Provided records START
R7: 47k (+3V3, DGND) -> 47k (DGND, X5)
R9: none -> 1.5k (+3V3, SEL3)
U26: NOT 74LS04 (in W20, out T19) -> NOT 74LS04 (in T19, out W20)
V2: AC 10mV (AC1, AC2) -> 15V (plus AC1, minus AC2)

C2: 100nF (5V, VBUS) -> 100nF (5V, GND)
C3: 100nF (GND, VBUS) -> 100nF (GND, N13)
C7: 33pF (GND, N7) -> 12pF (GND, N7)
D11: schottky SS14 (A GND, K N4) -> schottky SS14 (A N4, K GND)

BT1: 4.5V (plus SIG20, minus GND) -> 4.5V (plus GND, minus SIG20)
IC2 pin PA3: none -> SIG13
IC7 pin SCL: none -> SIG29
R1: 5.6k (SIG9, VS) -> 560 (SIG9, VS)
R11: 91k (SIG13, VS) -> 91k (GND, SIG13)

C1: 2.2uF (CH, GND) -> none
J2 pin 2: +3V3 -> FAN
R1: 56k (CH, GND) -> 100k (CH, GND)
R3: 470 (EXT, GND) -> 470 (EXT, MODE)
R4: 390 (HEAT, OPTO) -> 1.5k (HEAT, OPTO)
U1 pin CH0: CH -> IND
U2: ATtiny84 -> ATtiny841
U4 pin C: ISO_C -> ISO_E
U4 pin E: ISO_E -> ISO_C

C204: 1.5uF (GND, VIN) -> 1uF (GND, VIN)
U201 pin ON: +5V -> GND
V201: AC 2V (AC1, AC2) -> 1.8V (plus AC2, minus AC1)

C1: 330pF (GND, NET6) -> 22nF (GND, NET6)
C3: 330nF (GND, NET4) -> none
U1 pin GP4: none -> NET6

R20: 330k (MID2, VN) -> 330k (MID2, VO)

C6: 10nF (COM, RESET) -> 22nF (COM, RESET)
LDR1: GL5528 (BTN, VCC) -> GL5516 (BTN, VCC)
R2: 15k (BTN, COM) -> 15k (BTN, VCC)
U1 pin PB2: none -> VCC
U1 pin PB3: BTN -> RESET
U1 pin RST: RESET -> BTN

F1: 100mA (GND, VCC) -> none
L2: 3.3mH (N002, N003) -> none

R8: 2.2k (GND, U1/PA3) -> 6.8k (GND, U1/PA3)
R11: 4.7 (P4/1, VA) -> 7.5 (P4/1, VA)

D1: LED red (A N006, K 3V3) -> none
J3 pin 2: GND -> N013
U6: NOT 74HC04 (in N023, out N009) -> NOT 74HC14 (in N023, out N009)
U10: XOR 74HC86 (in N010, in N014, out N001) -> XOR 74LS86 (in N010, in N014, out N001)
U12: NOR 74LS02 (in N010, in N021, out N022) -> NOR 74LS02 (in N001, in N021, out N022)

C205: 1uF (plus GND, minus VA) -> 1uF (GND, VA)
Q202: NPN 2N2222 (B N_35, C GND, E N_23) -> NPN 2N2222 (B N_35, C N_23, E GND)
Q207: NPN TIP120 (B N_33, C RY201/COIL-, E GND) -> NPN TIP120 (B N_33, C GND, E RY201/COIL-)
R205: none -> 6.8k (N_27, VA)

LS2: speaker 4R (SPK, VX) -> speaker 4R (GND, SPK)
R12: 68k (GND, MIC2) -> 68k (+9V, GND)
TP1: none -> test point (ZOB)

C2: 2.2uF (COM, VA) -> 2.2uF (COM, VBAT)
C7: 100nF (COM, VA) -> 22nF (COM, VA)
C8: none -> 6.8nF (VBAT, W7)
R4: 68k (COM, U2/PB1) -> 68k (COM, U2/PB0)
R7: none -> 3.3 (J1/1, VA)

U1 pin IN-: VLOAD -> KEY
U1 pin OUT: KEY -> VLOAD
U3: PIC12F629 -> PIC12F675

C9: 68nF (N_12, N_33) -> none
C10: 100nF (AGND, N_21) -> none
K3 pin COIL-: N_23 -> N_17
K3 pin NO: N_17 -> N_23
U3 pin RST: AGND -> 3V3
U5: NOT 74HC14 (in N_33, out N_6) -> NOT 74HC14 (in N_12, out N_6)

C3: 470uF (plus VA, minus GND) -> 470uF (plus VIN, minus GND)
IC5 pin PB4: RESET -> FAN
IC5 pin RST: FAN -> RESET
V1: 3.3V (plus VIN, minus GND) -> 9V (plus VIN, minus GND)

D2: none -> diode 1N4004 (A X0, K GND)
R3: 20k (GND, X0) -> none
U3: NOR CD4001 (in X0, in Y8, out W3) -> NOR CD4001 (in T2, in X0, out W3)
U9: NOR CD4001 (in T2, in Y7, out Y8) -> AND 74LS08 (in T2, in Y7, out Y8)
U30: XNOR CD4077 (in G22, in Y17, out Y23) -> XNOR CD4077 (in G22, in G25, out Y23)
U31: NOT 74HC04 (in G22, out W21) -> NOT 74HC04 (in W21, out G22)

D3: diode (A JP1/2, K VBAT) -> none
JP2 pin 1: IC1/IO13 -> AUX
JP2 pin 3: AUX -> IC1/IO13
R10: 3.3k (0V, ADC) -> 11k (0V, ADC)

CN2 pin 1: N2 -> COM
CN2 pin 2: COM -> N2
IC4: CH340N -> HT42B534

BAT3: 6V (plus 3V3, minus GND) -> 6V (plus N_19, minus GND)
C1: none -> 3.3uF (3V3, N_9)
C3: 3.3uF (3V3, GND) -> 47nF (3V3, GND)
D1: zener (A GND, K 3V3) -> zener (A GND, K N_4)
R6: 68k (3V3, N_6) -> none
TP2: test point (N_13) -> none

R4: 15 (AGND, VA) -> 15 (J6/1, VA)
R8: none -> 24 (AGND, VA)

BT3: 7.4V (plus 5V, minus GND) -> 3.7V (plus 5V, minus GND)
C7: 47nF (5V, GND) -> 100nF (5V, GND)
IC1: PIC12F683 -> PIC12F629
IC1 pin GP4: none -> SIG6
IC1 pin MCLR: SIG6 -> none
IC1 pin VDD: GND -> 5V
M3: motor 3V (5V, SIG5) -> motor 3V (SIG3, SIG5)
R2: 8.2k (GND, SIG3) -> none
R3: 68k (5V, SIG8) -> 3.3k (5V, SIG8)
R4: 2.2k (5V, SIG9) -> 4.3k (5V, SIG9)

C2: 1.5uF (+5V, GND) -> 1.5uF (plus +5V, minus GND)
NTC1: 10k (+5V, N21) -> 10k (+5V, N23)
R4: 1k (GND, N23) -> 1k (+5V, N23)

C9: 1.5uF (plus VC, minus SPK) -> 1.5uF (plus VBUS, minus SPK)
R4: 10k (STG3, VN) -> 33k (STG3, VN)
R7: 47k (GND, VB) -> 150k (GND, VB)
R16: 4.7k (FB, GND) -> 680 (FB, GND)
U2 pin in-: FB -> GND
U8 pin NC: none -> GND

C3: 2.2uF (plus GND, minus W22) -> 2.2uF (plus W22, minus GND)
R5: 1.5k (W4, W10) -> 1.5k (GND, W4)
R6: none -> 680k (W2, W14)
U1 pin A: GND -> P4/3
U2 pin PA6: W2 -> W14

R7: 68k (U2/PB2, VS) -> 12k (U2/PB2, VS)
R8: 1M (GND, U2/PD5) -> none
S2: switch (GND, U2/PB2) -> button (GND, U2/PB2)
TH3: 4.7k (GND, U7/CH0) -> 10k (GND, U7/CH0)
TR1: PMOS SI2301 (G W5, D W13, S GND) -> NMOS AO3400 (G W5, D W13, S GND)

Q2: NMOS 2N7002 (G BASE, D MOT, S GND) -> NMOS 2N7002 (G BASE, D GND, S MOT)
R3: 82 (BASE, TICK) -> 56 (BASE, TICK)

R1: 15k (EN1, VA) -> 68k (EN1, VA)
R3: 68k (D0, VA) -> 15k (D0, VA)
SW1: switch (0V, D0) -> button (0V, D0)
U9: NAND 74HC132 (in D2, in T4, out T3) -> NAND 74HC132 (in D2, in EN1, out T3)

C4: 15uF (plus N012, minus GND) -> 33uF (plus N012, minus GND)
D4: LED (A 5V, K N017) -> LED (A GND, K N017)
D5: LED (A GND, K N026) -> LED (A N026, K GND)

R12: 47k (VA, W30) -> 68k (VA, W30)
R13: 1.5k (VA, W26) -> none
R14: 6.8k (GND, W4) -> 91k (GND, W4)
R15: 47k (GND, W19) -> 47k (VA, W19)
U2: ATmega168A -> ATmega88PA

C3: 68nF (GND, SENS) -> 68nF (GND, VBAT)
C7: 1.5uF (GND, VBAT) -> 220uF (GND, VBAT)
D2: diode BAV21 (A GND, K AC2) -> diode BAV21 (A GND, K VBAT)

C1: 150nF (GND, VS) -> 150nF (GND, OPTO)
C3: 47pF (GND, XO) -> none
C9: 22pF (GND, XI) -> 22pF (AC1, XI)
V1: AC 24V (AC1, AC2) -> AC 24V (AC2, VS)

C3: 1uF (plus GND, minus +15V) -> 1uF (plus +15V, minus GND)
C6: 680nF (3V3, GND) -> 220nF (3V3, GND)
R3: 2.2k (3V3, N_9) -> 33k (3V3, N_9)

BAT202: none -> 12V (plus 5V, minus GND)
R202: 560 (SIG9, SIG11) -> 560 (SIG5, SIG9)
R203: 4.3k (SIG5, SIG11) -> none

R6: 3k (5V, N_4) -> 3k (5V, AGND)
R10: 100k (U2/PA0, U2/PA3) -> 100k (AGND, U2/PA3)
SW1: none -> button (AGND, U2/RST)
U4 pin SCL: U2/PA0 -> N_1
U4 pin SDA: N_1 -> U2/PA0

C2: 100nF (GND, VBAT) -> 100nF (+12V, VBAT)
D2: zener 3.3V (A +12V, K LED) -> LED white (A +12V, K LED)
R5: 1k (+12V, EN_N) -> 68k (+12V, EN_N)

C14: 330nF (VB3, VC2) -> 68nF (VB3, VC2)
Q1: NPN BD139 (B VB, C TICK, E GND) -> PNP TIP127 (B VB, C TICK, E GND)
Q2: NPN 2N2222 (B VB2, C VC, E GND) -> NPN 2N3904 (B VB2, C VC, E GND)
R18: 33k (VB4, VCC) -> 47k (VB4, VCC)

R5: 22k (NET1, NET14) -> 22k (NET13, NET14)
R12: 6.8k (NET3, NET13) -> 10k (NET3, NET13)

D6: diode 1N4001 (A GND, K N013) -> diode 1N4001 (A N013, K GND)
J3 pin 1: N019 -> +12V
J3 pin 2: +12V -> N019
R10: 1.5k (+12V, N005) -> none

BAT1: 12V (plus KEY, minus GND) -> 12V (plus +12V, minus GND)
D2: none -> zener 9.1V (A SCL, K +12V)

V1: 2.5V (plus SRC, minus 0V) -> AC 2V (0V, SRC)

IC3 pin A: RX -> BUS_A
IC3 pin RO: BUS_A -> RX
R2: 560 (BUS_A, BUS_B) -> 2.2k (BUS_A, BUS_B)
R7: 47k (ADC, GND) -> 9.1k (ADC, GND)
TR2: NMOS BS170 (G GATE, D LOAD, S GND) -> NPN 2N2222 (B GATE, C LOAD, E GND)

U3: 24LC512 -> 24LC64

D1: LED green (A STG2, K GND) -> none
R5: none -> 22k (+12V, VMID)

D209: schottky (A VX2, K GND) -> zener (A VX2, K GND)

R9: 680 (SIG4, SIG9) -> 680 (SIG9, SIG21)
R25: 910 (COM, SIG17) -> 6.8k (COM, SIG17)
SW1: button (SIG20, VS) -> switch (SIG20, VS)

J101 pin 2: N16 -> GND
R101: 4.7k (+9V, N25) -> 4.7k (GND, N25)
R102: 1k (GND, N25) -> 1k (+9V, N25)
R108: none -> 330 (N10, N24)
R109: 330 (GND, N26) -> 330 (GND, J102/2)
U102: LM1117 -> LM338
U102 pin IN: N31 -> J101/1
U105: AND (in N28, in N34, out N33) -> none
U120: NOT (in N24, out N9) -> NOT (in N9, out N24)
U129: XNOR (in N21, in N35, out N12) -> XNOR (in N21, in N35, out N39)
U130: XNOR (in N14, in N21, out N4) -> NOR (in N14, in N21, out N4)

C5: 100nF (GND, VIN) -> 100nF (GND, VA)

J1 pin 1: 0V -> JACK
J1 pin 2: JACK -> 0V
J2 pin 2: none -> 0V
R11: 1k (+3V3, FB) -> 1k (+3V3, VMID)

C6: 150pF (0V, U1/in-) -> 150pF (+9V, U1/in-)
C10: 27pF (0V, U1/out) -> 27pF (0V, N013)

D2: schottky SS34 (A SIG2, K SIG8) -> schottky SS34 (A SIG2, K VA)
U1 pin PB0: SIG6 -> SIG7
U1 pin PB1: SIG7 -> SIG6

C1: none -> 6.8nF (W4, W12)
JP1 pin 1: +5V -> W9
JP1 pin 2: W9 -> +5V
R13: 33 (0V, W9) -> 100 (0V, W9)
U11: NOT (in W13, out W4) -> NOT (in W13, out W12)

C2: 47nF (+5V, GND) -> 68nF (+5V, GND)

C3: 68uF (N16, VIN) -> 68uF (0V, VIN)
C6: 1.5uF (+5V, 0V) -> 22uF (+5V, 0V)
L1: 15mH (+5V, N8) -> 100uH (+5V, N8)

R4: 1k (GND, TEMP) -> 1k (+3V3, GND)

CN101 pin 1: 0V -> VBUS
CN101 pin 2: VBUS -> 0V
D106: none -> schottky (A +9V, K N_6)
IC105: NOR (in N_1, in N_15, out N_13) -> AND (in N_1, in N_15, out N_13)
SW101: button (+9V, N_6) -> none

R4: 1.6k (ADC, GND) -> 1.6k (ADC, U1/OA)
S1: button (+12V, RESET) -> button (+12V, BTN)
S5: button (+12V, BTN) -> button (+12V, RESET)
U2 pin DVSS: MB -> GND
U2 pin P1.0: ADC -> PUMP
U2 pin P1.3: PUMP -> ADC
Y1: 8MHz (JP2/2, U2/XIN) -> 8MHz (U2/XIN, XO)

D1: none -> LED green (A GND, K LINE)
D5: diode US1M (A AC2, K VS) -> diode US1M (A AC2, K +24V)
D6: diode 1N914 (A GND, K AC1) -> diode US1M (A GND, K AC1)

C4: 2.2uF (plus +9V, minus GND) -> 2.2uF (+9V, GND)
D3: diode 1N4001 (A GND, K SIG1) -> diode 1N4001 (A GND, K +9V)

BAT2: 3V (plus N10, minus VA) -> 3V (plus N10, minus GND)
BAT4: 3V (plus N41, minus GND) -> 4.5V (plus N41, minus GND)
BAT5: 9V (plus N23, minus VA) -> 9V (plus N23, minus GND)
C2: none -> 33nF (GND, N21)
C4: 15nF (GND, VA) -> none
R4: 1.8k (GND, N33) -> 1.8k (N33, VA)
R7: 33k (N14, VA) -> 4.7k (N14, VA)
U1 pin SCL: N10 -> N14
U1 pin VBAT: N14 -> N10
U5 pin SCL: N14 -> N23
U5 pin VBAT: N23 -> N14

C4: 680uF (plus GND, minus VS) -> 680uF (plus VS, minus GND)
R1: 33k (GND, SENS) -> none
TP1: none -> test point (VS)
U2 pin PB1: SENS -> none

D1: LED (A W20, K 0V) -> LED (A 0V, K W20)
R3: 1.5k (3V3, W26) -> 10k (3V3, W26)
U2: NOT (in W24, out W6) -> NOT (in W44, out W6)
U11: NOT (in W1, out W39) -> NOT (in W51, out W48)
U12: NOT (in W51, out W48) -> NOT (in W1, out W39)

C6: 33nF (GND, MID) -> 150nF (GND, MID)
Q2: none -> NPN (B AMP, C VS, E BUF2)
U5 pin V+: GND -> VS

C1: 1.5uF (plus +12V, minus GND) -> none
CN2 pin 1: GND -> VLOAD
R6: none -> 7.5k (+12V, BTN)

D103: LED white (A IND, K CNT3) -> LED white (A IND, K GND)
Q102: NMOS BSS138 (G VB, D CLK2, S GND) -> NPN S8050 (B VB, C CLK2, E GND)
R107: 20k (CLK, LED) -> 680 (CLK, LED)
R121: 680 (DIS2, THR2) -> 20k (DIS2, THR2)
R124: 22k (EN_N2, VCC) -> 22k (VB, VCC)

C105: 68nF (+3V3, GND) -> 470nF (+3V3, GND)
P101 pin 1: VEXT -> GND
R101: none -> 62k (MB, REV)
Provided records END
● What you are asked to do
Search the entries above for the string "OPTO". Copy each line that holds it.

● Task result
R4: 390 (HEAT, OPTO) -> 1.5k (HEAT, OPTO)
C1: 150nF (GND, VS) -> 150nF (GND, OPTO)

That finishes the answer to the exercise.